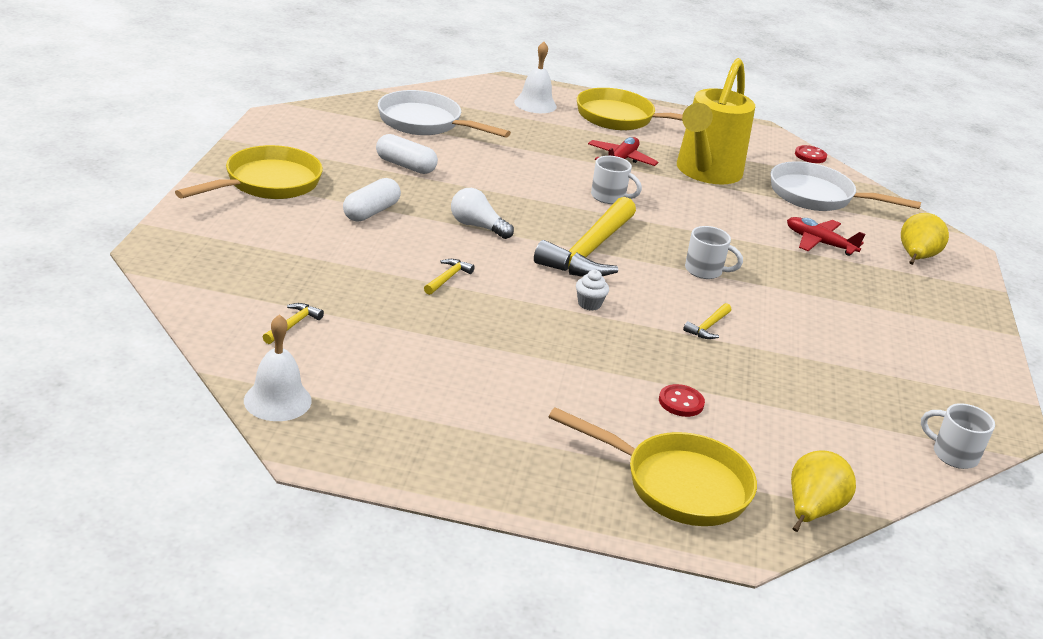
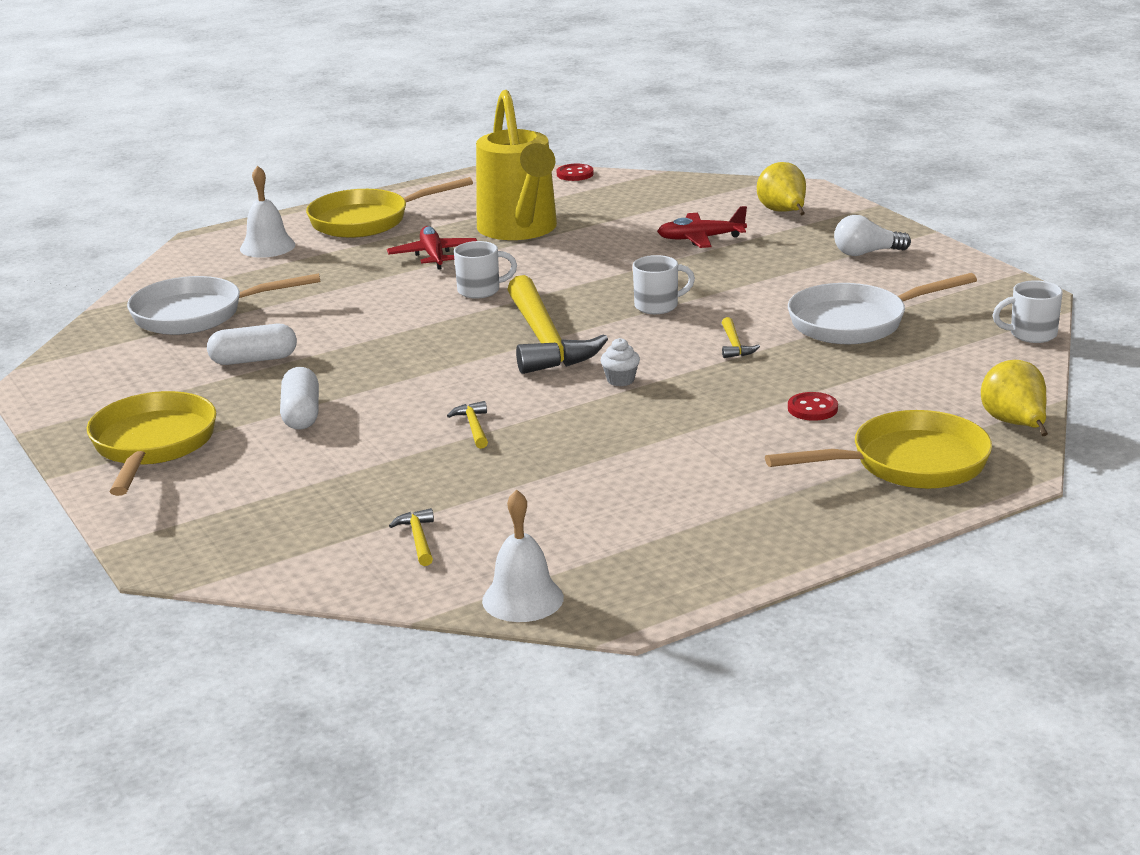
camera: 35 degrees left, 5 degrees down
(477, 226) = (417, 373): white light bulb -> white light bulb (866, 253)
(817, 196) = (637, 204): white pan -> white pan (855, 322)

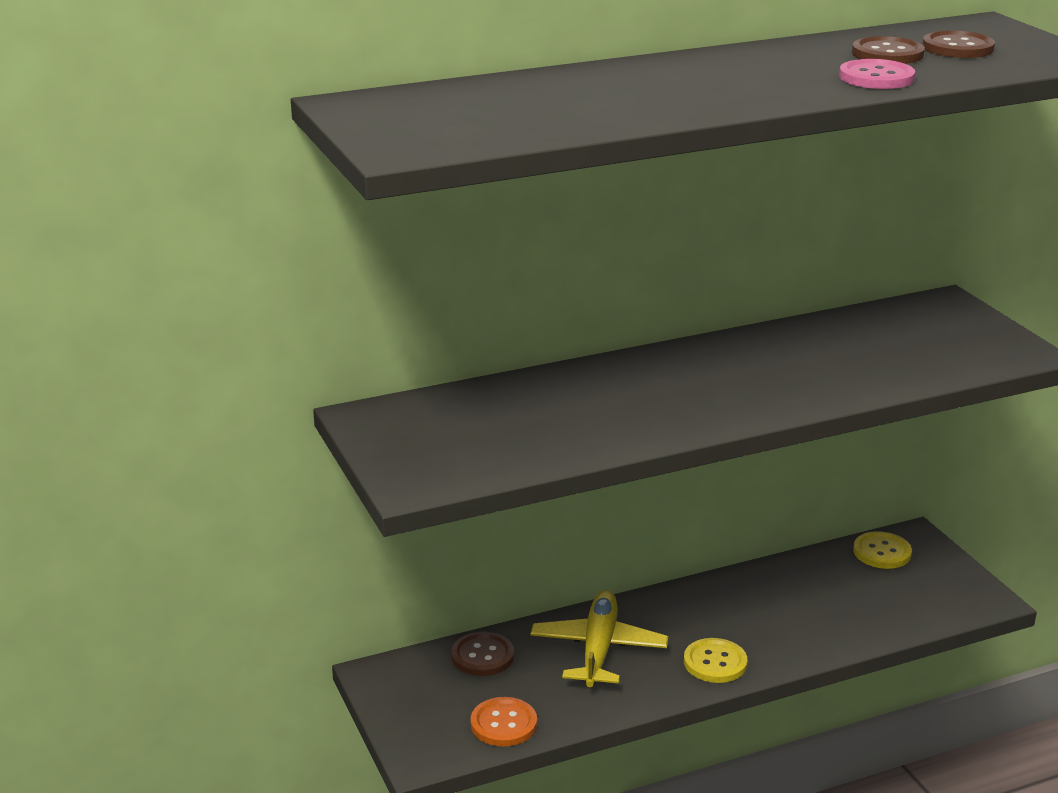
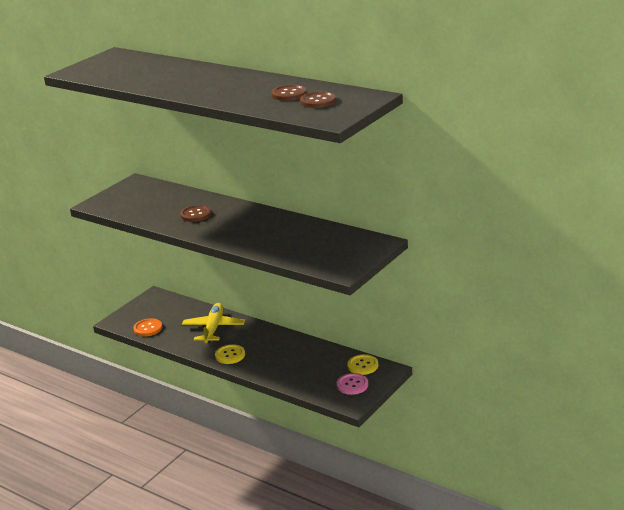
camera: 60 degrees right, 0 degrees up
(482, 656) = (185, 309): brown button -> brown button (196, 214)
(598, 649) = (213, 329): yellow plane -> yellow plane turned 60 degrees counterclockwise
(876, 77) = (248, 100): pink button -> pink button (352, 385)

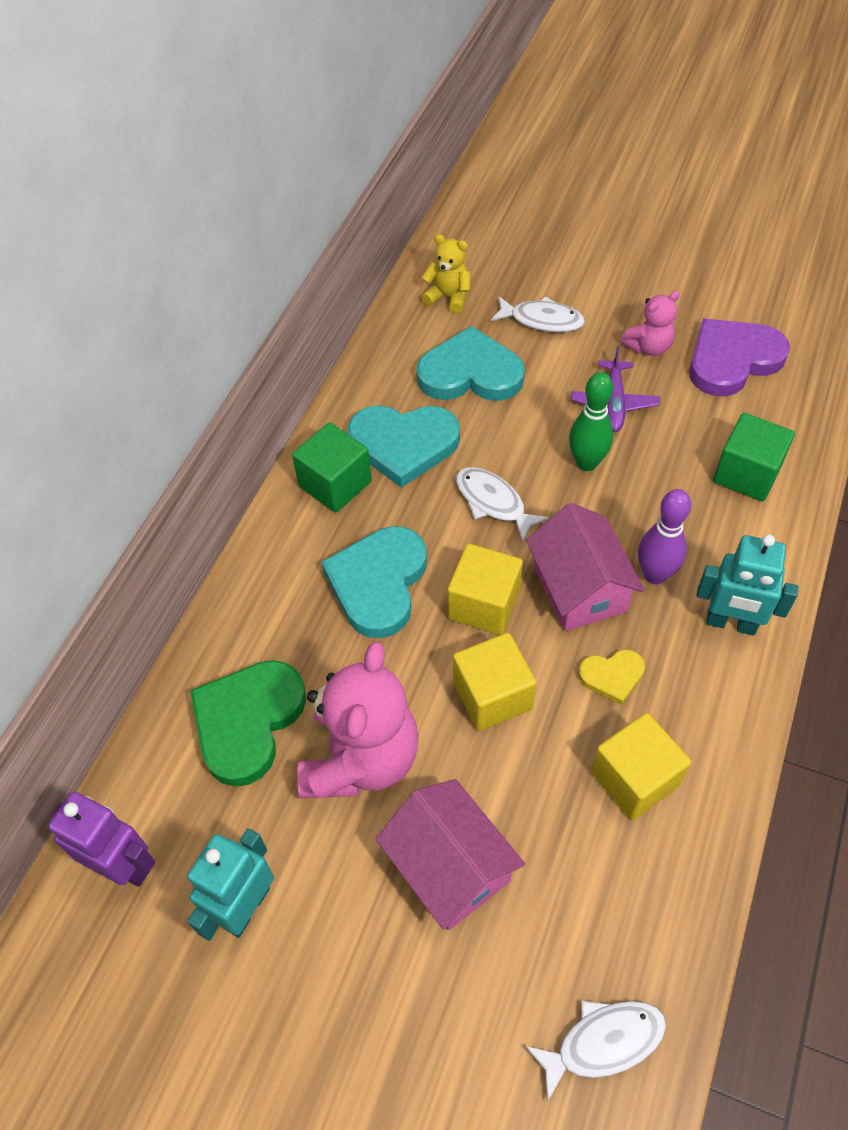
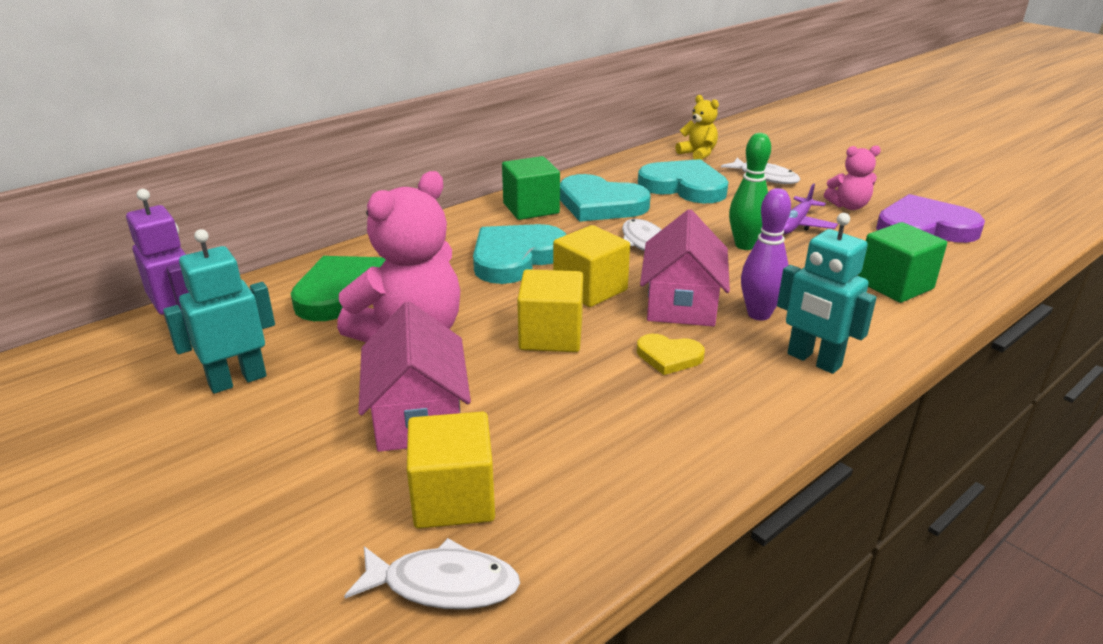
camera: 25 degrees right, 25 degrees down
(634, 778) = (637, 421): yellow cube -> yellow cube (453, 498)

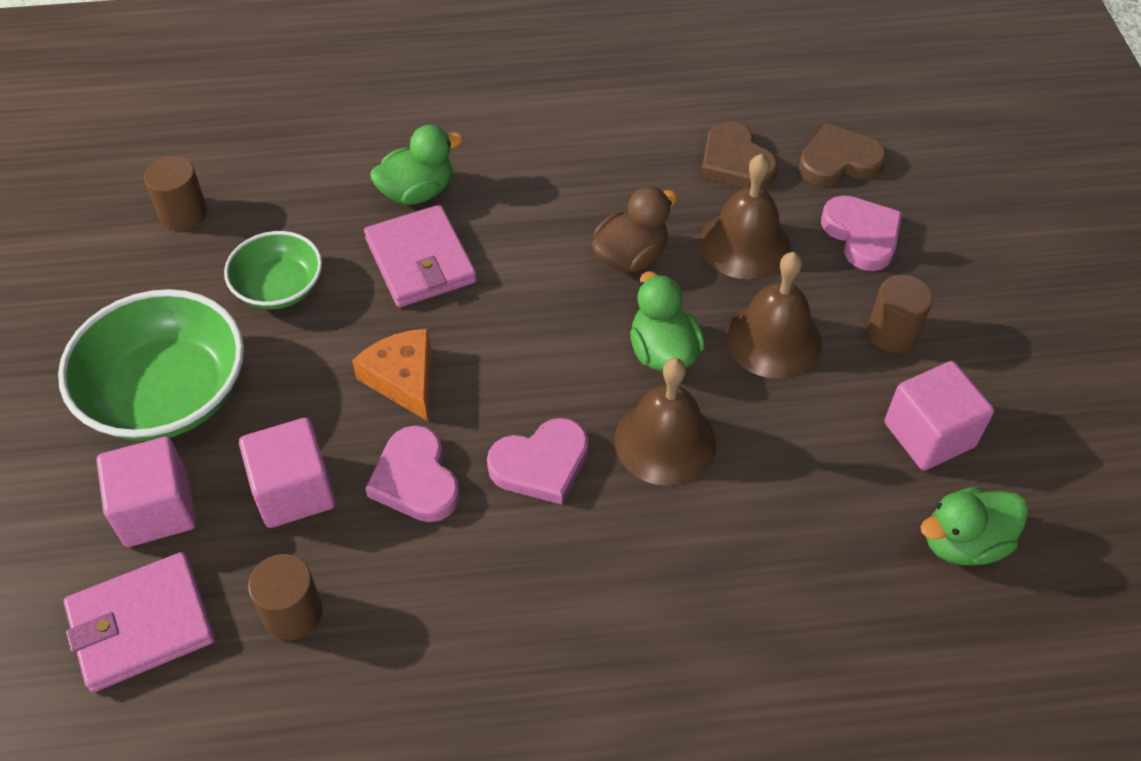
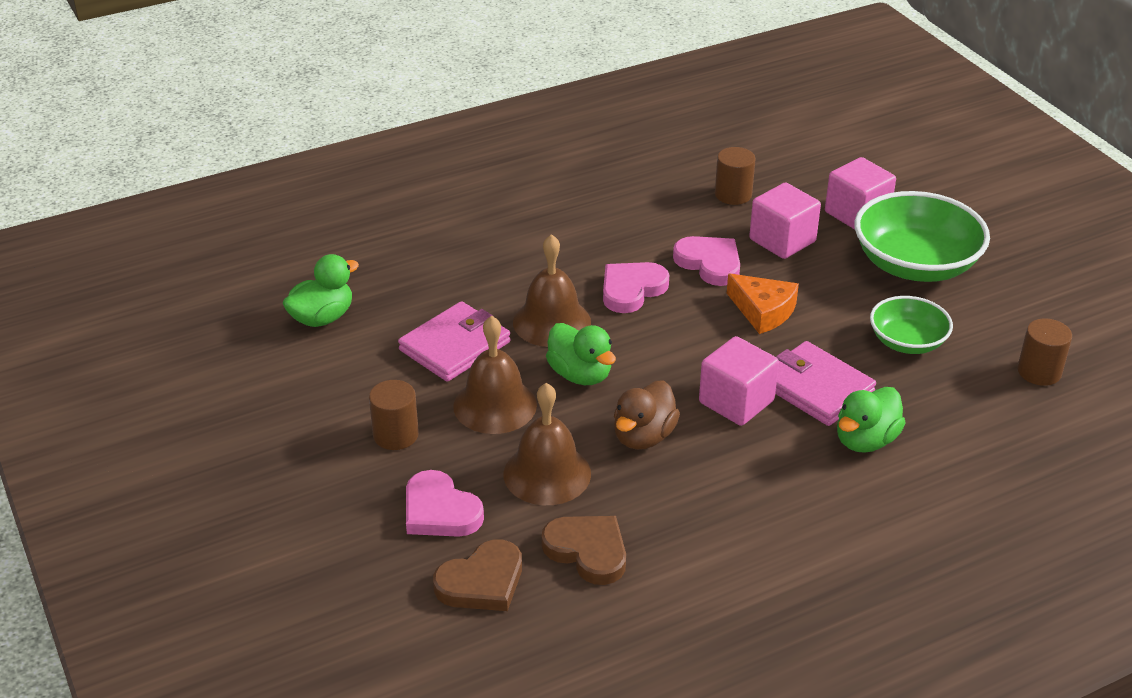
camera: 160 degrees right, 15 degrees down
(141, 624) = (812, 172): pink wallet -> pink wallet (455, 346)
(929, 434) = (354, 372): pink cube -> pink cube (736, 402)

--- --- ---

# WHAT TO DO:
Where does the word "pink" appear in the material above? Copy every line that holds it.

# TASK RESPONSE:
(876, 77) = (248, 100): pink button -> pink button (352, 385)
(141, 624) = (812, 172): pink wallet -> pink wallet (455, 346)
(929, 434) = (354, 372): pink cube -> pink cube (736, 402)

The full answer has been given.